Your task is to repeat the entries exactly from their first line through the line with "white key [239,412,329,478] -> none", and to stop there.
Excerpted records Block Start
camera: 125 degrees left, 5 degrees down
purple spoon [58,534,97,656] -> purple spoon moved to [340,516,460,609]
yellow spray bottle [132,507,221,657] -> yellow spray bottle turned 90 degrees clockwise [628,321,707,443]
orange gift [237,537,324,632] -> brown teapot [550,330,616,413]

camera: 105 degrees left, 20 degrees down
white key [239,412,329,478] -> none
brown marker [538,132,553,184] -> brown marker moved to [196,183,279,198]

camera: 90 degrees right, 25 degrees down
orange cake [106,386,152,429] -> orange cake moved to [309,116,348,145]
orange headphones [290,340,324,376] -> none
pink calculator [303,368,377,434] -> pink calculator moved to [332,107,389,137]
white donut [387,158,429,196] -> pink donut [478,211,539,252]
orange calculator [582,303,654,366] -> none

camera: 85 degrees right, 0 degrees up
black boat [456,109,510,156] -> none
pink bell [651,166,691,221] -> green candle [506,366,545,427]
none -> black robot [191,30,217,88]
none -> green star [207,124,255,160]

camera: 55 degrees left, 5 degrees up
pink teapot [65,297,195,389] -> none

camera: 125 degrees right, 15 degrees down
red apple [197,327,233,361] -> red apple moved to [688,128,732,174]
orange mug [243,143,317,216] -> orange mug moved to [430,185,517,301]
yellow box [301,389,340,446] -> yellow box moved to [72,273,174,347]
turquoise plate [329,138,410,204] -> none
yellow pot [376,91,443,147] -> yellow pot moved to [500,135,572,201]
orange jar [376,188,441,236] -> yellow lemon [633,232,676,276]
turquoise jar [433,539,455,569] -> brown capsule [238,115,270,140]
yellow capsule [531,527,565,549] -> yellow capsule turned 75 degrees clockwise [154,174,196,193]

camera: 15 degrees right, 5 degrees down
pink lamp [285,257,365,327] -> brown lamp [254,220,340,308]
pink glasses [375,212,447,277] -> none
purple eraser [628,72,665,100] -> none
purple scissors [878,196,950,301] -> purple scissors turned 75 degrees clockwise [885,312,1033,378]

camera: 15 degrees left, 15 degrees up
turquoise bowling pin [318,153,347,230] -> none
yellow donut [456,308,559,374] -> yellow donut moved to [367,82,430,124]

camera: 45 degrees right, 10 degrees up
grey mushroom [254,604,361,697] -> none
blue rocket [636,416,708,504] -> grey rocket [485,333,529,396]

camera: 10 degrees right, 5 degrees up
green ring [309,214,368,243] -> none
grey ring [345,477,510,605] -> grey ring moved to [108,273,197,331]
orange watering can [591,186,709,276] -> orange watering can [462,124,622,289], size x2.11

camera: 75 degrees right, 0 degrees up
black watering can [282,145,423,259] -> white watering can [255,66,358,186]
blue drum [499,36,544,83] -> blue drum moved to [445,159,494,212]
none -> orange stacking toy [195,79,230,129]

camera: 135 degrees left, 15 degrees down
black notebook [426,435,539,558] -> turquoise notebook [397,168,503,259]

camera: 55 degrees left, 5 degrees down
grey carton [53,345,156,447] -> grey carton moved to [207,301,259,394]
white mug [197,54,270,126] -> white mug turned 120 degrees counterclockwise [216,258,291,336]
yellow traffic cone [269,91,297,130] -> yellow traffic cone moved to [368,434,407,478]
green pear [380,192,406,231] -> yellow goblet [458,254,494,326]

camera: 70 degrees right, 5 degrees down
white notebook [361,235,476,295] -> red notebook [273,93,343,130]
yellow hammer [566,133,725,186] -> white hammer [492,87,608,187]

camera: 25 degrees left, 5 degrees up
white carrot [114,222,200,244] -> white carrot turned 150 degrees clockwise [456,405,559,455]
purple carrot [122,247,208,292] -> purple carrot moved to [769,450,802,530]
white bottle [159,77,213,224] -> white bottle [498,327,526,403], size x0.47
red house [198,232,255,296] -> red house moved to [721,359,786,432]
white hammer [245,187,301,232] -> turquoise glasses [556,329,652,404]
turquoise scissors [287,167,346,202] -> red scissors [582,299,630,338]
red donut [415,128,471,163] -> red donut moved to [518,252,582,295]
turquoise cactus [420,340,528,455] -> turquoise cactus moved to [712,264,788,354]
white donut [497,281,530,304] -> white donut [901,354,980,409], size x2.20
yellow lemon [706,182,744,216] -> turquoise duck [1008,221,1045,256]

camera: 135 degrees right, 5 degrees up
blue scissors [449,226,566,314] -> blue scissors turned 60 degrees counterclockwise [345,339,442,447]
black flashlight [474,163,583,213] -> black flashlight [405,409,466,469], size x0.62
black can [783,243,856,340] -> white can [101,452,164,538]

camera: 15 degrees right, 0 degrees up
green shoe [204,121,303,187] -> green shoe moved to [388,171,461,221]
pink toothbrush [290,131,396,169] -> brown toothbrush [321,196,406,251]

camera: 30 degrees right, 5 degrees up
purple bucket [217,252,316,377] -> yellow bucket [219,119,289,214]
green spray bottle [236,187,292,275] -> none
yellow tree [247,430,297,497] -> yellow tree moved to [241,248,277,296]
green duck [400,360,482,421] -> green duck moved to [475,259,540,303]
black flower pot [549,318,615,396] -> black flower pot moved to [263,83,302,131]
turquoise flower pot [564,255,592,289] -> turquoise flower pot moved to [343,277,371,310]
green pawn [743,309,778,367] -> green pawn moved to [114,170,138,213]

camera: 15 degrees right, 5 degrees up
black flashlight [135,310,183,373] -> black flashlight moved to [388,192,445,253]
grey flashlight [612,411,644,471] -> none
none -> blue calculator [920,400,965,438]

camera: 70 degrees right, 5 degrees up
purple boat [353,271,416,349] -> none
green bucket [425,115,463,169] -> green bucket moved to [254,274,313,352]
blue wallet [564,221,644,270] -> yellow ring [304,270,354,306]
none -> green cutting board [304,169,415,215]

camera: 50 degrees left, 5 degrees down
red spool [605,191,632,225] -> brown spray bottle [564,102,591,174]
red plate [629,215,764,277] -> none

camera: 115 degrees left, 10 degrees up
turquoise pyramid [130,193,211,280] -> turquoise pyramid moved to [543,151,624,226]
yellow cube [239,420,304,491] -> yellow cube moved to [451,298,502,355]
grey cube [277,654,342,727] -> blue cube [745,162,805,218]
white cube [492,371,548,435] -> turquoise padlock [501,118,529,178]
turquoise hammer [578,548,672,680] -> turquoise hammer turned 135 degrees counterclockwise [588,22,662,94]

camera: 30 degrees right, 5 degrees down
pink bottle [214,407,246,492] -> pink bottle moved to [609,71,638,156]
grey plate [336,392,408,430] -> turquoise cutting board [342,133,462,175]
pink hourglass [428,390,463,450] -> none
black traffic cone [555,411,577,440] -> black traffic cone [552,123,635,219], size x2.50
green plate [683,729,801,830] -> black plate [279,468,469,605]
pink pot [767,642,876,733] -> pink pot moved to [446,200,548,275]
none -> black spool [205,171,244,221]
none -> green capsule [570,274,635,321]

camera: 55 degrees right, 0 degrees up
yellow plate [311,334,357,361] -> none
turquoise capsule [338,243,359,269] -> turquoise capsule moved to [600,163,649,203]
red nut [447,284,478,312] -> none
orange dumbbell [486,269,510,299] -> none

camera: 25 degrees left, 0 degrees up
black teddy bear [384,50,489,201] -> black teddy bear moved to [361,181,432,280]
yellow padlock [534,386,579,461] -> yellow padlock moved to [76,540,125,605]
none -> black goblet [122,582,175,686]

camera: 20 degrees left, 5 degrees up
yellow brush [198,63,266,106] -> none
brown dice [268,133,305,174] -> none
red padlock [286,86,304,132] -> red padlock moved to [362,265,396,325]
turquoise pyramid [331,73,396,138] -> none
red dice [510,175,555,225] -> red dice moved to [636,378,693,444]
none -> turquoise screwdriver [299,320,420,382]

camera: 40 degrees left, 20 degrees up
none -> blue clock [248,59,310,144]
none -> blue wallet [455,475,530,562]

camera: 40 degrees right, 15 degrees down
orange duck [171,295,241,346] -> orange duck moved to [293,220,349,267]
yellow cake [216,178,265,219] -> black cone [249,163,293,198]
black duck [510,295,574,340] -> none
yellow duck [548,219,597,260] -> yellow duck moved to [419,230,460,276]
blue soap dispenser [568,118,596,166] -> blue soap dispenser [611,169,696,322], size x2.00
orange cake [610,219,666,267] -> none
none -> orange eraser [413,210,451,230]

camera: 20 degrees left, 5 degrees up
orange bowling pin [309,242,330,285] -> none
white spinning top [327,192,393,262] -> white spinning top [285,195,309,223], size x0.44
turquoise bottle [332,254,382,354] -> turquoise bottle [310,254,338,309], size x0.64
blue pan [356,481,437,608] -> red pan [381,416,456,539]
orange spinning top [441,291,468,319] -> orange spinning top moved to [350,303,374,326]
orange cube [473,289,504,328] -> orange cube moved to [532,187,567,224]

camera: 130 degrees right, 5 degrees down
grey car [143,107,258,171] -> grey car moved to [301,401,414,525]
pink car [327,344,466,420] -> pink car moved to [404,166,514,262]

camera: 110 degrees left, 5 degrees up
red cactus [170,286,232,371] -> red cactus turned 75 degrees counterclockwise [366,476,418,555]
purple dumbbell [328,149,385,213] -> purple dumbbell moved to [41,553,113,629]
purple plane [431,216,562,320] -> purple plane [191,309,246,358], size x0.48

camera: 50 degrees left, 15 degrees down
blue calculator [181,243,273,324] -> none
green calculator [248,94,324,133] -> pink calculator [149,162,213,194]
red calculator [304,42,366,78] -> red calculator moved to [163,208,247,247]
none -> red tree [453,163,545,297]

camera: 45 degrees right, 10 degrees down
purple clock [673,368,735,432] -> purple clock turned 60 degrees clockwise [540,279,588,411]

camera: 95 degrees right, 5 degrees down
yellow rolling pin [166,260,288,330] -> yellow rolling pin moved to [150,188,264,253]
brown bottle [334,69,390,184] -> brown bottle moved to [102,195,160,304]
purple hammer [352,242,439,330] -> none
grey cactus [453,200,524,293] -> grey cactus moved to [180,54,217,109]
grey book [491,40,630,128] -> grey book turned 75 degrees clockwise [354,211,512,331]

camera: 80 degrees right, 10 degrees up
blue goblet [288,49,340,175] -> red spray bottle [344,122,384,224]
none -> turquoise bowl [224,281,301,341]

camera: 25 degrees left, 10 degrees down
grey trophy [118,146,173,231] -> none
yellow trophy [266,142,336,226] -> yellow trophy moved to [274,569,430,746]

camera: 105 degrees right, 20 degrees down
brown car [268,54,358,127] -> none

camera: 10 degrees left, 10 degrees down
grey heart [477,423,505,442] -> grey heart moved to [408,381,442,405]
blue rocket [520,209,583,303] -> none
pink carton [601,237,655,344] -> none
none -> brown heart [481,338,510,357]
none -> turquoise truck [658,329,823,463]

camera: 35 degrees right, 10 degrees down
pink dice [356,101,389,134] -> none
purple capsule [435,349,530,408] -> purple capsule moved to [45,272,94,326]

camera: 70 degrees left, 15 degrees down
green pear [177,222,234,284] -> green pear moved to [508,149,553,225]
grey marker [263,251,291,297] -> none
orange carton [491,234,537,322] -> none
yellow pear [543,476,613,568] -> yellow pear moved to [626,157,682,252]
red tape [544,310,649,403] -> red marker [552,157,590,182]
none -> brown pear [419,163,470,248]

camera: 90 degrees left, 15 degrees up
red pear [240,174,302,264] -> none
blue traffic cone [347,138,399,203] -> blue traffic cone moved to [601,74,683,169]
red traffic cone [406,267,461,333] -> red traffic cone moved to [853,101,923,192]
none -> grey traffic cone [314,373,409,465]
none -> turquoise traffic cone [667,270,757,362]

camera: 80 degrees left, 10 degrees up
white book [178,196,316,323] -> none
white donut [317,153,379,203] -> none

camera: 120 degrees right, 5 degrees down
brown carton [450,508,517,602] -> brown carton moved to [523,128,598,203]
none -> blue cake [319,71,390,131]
Excerpted records Block End
• Exercise response
camera: 125 degrees left, 5 degrees down
purple spoon [58,534,97,656] -> purple spoon moved to [340,516,460,609]
yellow spray bottle [132,507,221,657] -> yellow spray bottle turned 90 degrees clockwise [628,321,707,443]
orange gift [237,537,324,632] -> brown teapot [550,330,616,413]

camera: 105 degrees left, 20 degrees down
white key [239,412,329,478] -> none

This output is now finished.